Segment Open

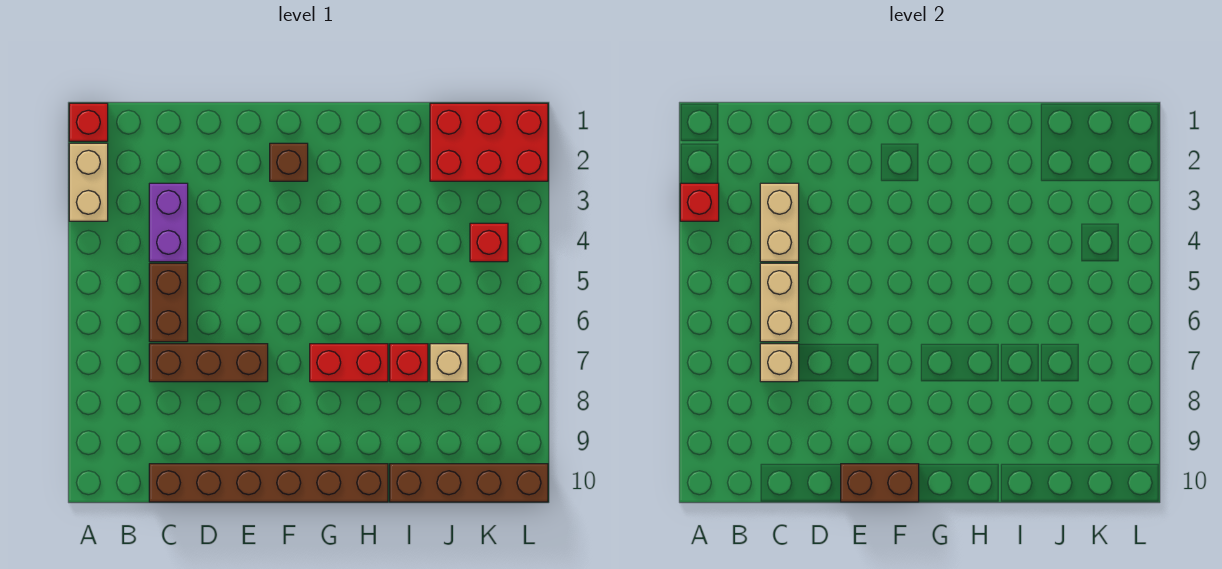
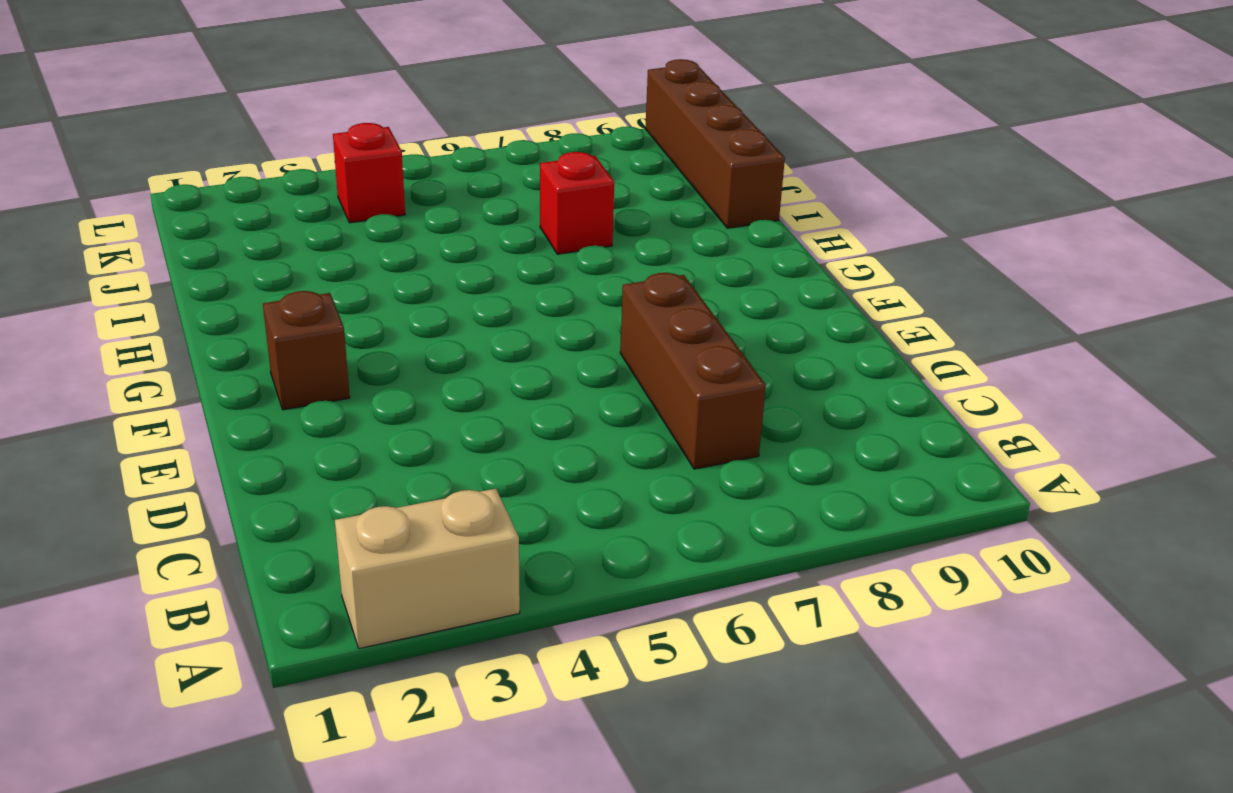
none -> red brick A1 level 1
none -> purple brick C3:C4 level 1
none -> brown brick C5:C6 level 1

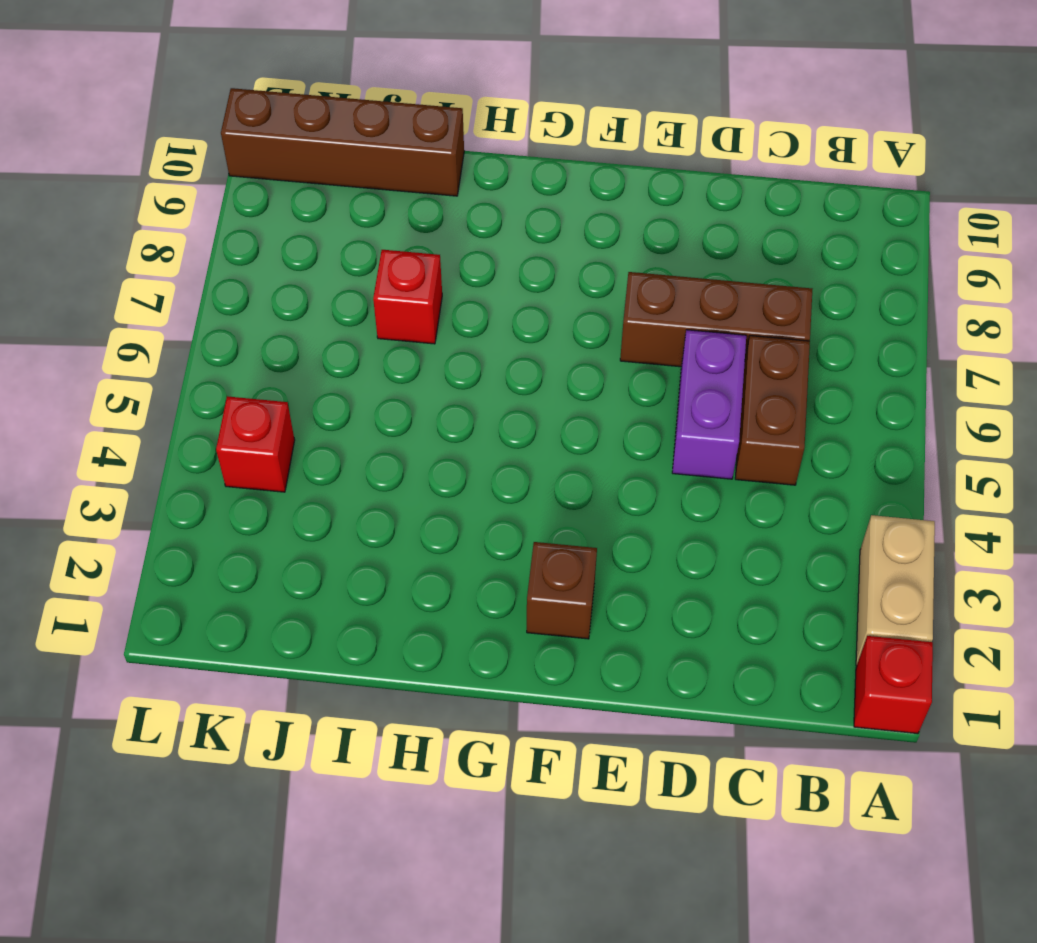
purple brick D5:D6 level 1 -> purple brick C3:C4 level 1
none -> brown brick C10:H10 level 1
none -> red brick G7:H7 level 1
none -> red brick J1:L2 level 1

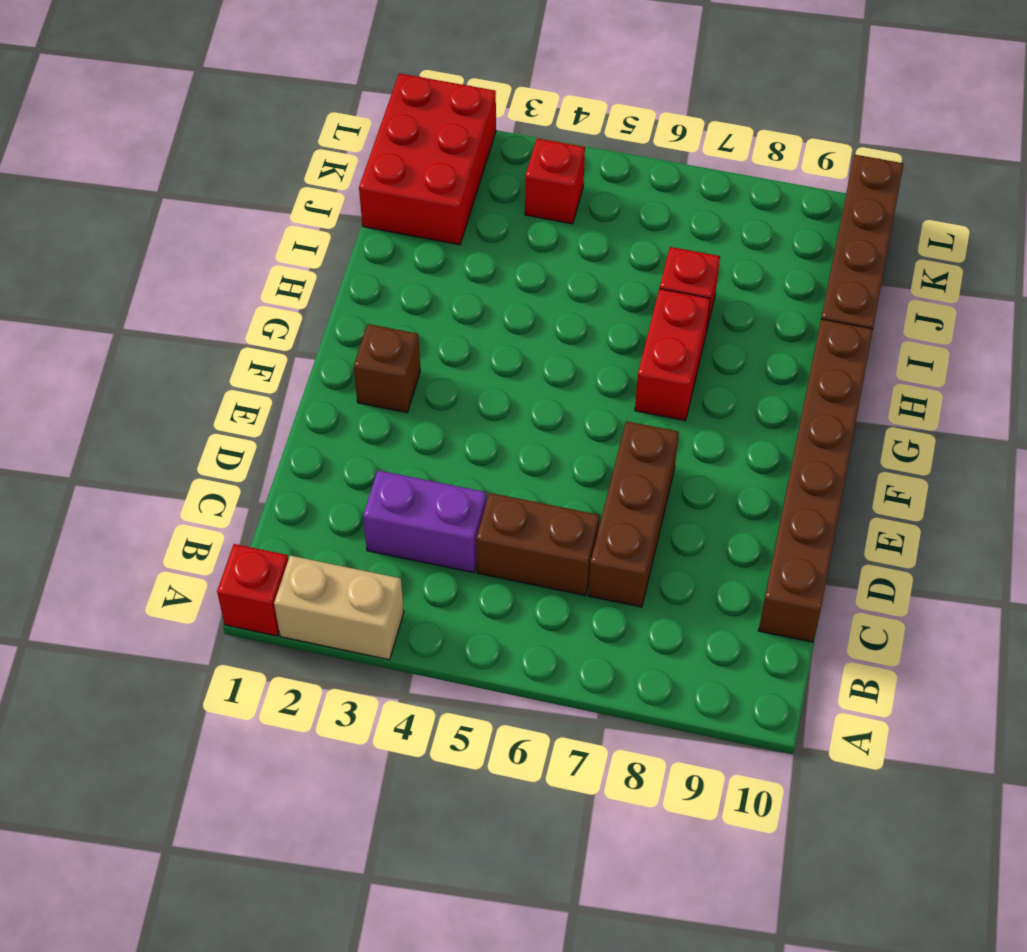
none -> tan brick J7 level 1
none -> red brick A3 level 2
none -> tan brick C3:C4 level 2

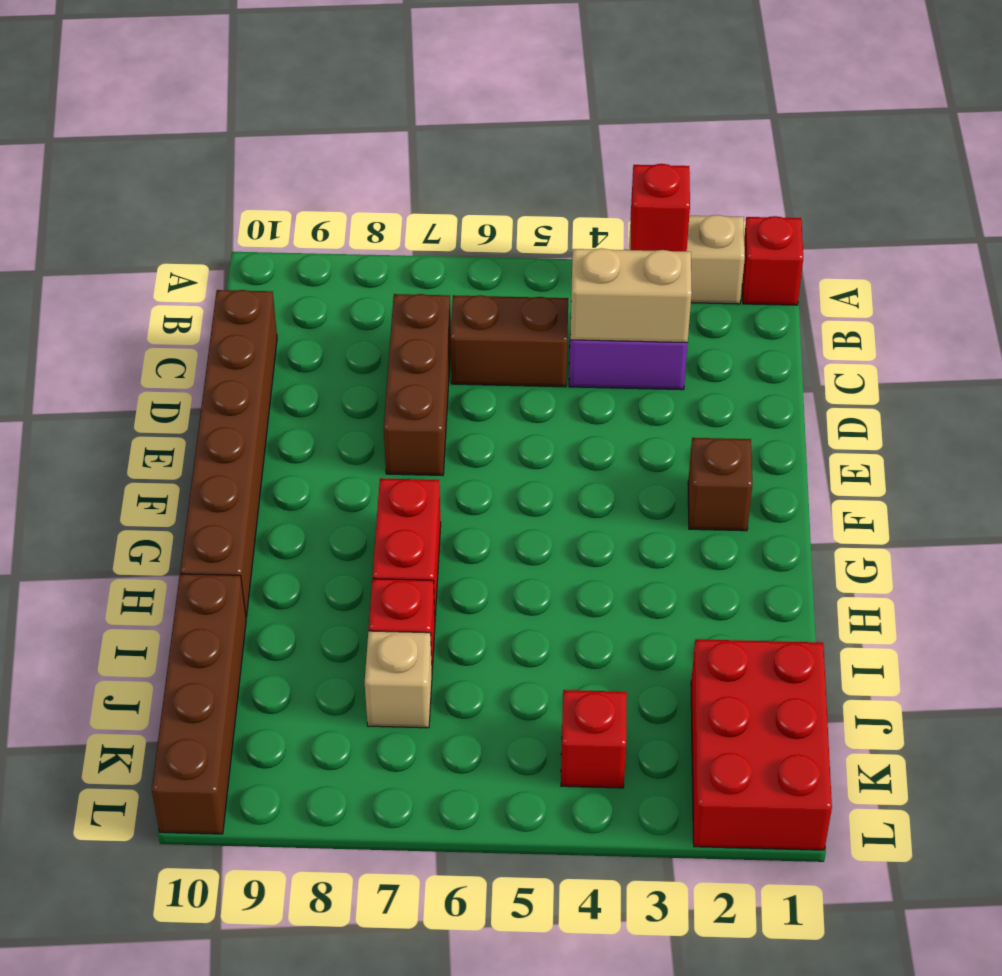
none -> tan brick C5:C6 level 2
none -> tan brick C7 level 2
none -> brown brick E10:F10 level 2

Segment Closed

About this exercise » Write out each entry exactly as given, omitting any picture.

Output of the exercise »
none -> red brick A1 level 1
none -> purple brick C3:C4 level 1
none -> brown brick C5:C6 level 1

purple brick D5:D6 level 1 -> purple brick C3:C4 level 1
none -> brown brick C10:H10 level 1
none -> red brick G7:H7 level 1
none -> red brick J1:L2 level 1

none -> tan brick J7 level 1
none -> red brick A3 level 2
none -> tan brick C3:C4 level 2

none -> tan brick C5:C6 level 2
none -> tan brick C7 level 2
none -> brown brick E10:F10 level 2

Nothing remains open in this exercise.